▶ **Exercise**: Could you set down every record exactly as it appears?

▶ **Input data**:

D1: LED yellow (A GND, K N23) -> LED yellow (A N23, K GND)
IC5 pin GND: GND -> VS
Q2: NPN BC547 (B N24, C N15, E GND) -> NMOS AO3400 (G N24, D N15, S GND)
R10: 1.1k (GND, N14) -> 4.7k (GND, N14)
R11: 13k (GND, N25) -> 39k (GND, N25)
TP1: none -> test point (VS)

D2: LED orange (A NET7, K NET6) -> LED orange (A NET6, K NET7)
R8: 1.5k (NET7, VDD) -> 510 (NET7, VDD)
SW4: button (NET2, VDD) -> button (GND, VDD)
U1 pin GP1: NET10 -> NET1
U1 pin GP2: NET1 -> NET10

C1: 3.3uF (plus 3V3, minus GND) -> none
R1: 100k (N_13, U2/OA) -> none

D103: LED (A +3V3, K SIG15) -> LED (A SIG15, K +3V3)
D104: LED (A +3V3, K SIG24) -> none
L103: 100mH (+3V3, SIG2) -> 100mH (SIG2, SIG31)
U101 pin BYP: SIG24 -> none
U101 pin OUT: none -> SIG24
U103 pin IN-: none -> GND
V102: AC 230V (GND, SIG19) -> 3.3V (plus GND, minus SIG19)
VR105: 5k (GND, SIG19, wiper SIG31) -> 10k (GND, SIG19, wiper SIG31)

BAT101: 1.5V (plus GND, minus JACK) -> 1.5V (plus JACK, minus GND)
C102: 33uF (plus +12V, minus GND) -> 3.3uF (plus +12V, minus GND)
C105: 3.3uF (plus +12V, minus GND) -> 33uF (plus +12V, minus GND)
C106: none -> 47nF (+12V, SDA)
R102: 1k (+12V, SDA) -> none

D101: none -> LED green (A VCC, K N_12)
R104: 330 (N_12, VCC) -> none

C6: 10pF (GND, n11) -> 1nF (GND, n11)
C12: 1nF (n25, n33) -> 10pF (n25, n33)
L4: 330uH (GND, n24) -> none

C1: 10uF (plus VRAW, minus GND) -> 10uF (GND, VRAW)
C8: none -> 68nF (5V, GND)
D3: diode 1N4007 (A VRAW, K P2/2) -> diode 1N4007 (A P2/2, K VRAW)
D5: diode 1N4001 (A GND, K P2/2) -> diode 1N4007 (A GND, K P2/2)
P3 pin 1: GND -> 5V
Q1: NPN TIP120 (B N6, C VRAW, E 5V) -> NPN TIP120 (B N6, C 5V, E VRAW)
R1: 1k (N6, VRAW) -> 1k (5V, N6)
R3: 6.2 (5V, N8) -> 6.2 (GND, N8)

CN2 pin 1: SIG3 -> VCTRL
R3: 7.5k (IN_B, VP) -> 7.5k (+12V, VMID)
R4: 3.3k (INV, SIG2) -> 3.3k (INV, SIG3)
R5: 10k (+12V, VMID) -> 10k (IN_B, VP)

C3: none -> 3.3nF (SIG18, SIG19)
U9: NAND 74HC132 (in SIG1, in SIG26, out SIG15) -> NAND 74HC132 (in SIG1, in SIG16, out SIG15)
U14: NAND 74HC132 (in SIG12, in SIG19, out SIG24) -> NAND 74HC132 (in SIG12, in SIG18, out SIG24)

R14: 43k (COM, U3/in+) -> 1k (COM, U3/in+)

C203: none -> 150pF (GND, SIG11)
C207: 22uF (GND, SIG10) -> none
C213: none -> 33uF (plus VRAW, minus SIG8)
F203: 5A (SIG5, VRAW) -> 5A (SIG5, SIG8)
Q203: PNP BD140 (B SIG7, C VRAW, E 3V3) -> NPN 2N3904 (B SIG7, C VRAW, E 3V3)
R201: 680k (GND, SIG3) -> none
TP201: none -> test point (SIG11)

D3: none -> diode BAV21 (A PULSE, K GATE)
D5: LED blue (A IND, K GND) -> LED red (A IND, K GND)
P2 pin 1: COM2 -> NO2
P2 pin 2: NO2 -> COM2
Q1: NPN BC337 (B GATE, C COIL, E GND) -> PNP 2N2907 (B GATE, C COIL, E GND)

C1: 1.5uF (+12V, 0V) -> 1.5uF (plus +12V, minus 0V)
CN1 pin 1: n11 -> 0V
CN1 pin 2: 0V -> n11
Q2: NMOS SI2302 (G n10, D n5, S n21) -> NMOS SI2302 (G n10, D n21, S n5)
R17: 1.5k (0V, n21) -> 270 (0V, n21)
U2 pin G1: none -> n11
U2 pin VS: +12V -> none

▶ **Solution**:
D1: LED yellow (A GND, K N23) -> LED yellow (A N23, K GND)
IC5 pin GND: GND -> VS
Q2: NPN BC547 (B N24, C N15, E GND) -> NMOS AO3400 (G N24, D N15, S GND)
R10: 1.1k (GND, N14) -> 4.7k (GND, N14)
R11: 13k (GND, N25) -> 39k (GND, N25)
TP1: none -> test point (VS)

D2: LED orange (A NET7, K NET6) -> LED orange (A NET6, K NET7)
R8: 1.5k (NET7, VDD) -> 510 (NET7, VDD)
SW4: button (NET2, VDD) -> button (GND, VDD)
U1 pin GP1: NET10 -> NET1
U1 pin GP2: NET1 -> NET10

C1: 3.3uF (plus 3V3, minus GND) -> none
R1: 100k (N_13, U2/OA) -> none

D103: LED (A +3V3, K SIG15) -> LED (A SIG15, K +3V3)
D104: LED (A +3V3, K SIG24) -> none
L103: 100mH (+3V3, SIG2) -> 100mH (SIG2, SIG31)
U101 pin BYP: SIG24 -> none
U101 pin OUT: none -> SIG24
U103 pin IN-: none -> GND
V102: AC 230V (GND, SIG19) -> 3.3V (plus GND, minus SIG19)
VR105: 5k (GND, SIG19, wiper SIG31) -> 10k (GND, SIG19, wiper SIG31)

BAT101: 1.5V (plus GND, minus JACK) -> 1.5V (plus JACK, minus GND)
C102: 33uF (plus +12V, minus GND) -> 3.3uF (plus +12V, minus GND)
C105: 3.3uF (plus +12V, minus GND) -> 33uF (plus +12V, minus GND)
C106: none -> 47nF (+12V, SDA)
R102: 1k (+12V, SDA) -> none

D101: none -> LED green (A VCC, K N_12)
R104: 330 (N_12, VCC) -> none

C6: 10pF (GND, n11) -> 1nF (GND, n11)
C12: 1nF (n25, n33) -> 10pF (n25, n33)
L4: 330uH (GND, n24) -> none

C1: 10uF (plus VRAW, minus GND) -> 10uF (GND, VRAW)
C8: none -> 68nF (5V, GND)
D3: diode 1N4007 (A VRAW, K P2/2) -> diode 1N4007 (A P2/2, K VRAW)
D5: diode 1N4001 (A GND, K P2/2) -> diode 1N4007 (A GND, K P2/2)
P3 pin 1: GND -> 5V
Q1: NPN TIP120 (B N6, C VRAW, E 5V) -> NPN TIP120 (B N6, C 5V, E VRAW)
R1: 1k (N6, VRAW) -> 1k (5V, N6)
R3: 6.2 (5V, N8) -> 6.2 (GND, N8)

CN2 pin 1: SIG3 -> VCTRL
R3: 7.5k (IN_B, VP) -> 7.5k (+12V, VMID)
R4: 3.3k (INV, SIG2) -> 3.3k (INV, SIG3)
R5: 10k (+12V, VMID) -> 10k (IN_B, VP)

C3: none -> 3.3nF (SIG18, SIG19)
U9: NAND 74HC132 (in SIG1, in SIG26, out SIG15) -> NAND 74HC132 (in SIG1, in SIG16, out SIG15)
U14: NAND 74HC132 (in SIG12, in SIG19, out SIG24) -> NAND 74HC132 (in SIG12, in SIG18, out SIG24)

R14: 43k (COM, U3/in+) -> 1k (COM, U3/in+)

C203: none -> 150pF (GND, SIG11)
C207: 22uF (GND, SIG10) -> none
C213: none -> 33uF (plus VRAW, minus SIG8)
F203: 5A (SIG5, VRAW) -> 5A (SIG5, SIG8)
Q203: PNP BD140 (B SIG7, C VRAW, E 3V3) -> NPN 2N3904 (B SIG7, C VRAW, E 3V3)
R201: 680k (GND, SIG3) -> none
TP201: none -> test point (SIG11)

D3: none -> diode BAV21 (A PULSE, K GATE)
D5: LED blue (A IND, K GND) -> LED red (A IND, K GND)
P2 pin 1: COM2 -> NO2
P2 pin 2: NO2 -> COM2
Q1: NPN BC337 (B GATE, C COIL, E GND) -> PNP 2N2907 (B GATE, C COIL, E GND)

C1: 1.5uF (+12V, 0V) -> 1.5uF (plus +12V, minus 0V)
CN1 pin 1: n11 -> 0V
CN1 pin 2: 0V -> n11
Q2: NMOS SI2302 (G n10, D n5, S n21) -> NMOS SI2302 (G n10, D n21, S n5)
R17: 1.5k (0V, n21) -> 270 (0V, n21)
U2 pin G1: none -> n11
U2 pin VS: +12V -> none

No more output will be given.